■ **Dataset section**
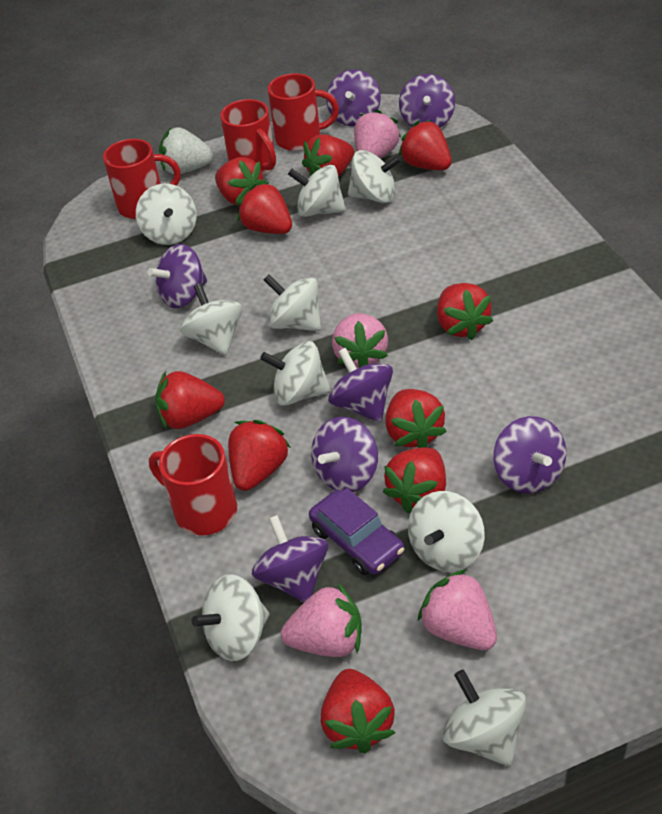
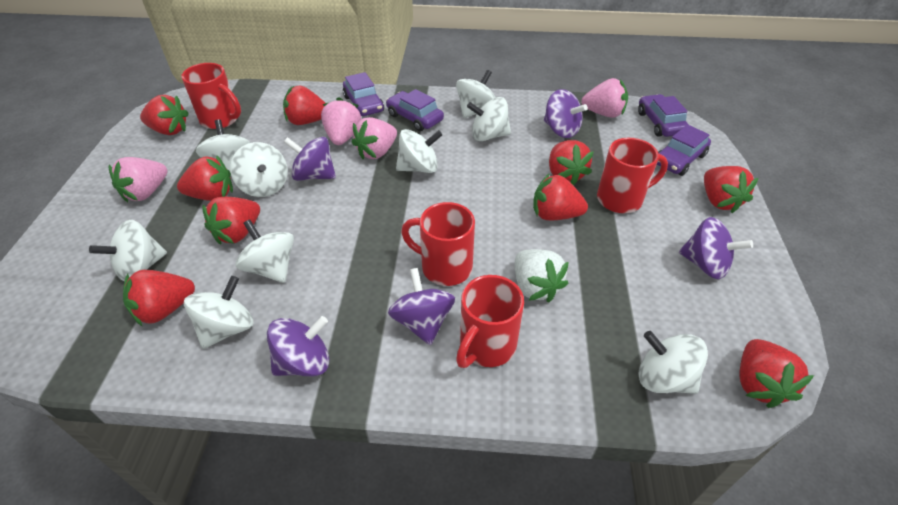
purple car: 1 -> 4
purple spinning top: 7 -> 5
red strawberry: 10 -> 9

■ **What is required**
Would you please transcribe the listing in full, exactly, while omitting the images?

■ **Your solution**
purple car: 1 -> 4
purple spinning top: 7 -> 5
red strawberry: 10 -> 9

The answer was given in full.